Task to complete: Put each line of the entries below into a JSON list of strings, one string per line. Skip blank lines and leave the pictures out.
________
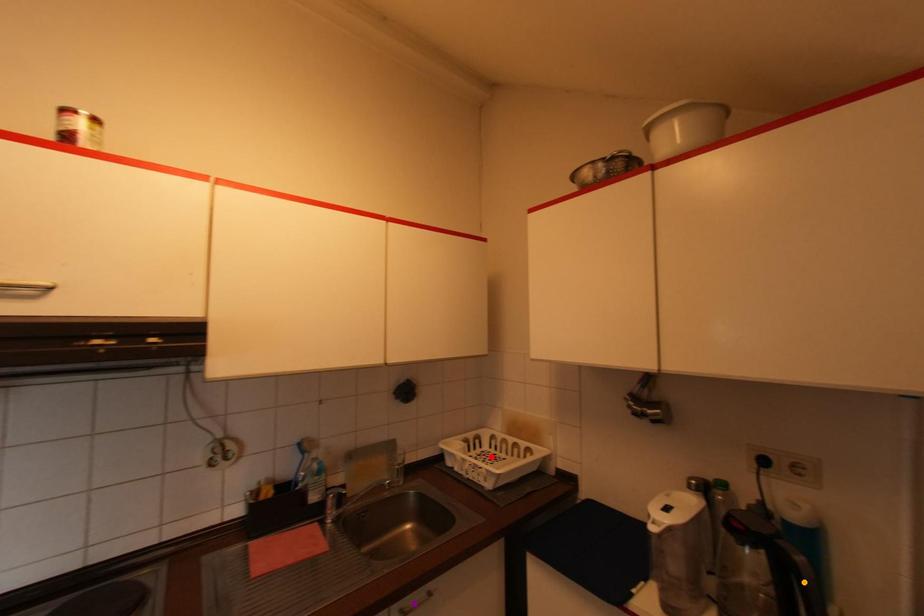
Order these from nearest to farthest:
red point
orange point
purple point

1. red point
2. purple point
3. orange point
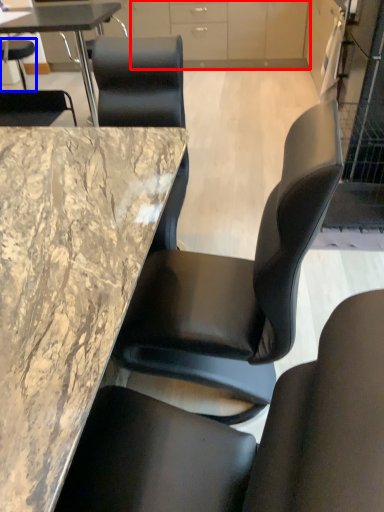
Question: Which point is closer to the camera, cabinetry (highlighted by a red box) or chair (highlighted by a blue box)?

Choices:
 (A) cabinetry
 (B) chair

Answer: (A)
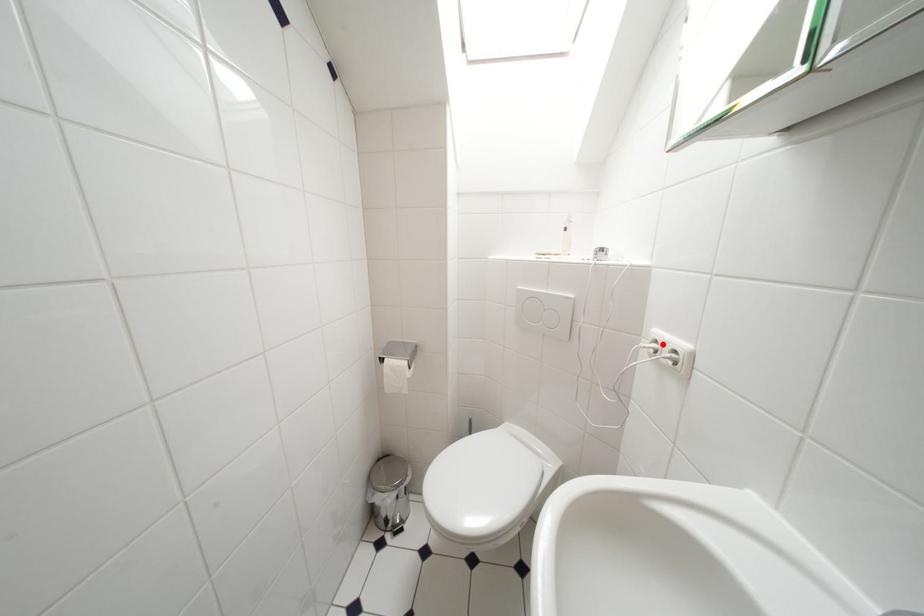
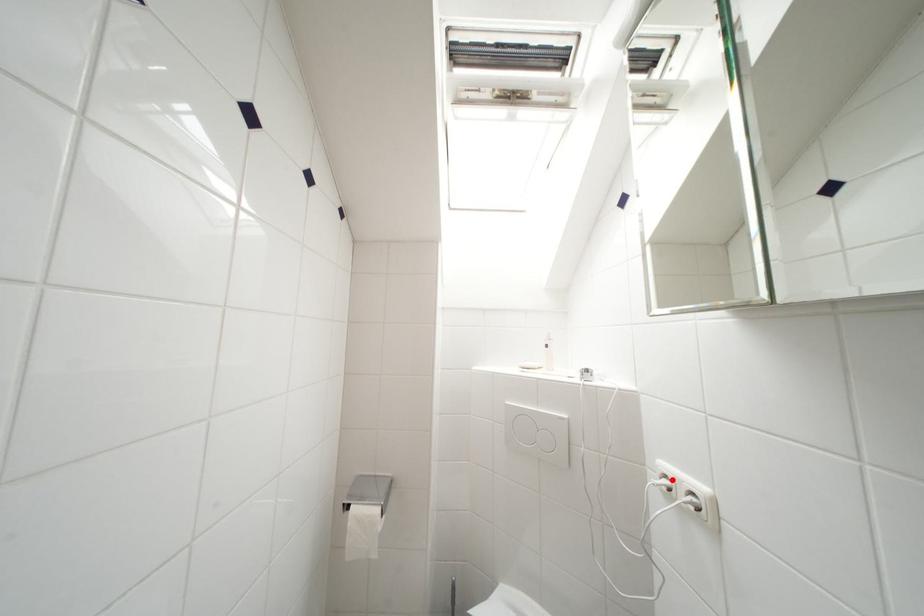
I am providing you with two images of the same scene from different viewpoints. A red point is marked on the first image and another point is marked on the second image. Does the point marked in image1 correspond to the same location as the one in image2?

Yes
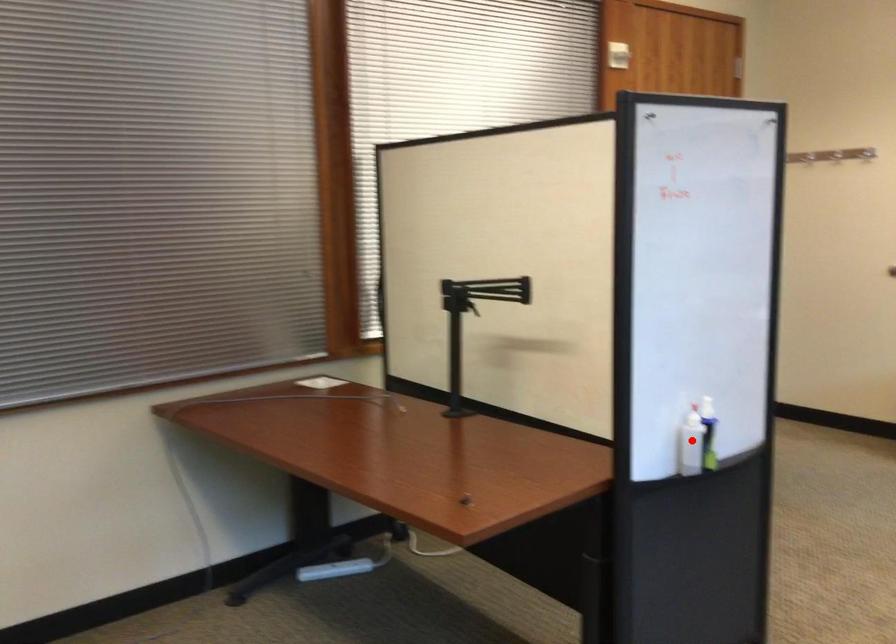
________
Problem solution:
[
  "Order these from nearest to farthest:",
  "red point",
  "orange point",
  "purple point",
  "1. red point",
  "2. purple point",
  "3. orange point",
  "Question: Which point is closer to the camera, cabinetry (highlighted by a red box) or chair (highlighted by a blue box)?",
  "Choices:",
  " (A) cabinetry",
  " (B) chair",
  "Answer: (A)",
  "I am providing you with two images of the same scene from different viewpoints. A red point is marked on the first image and another point is marked on the second image. Does the point marked in image1 correspond to the same location as the one in image2?",
  "Yes"
]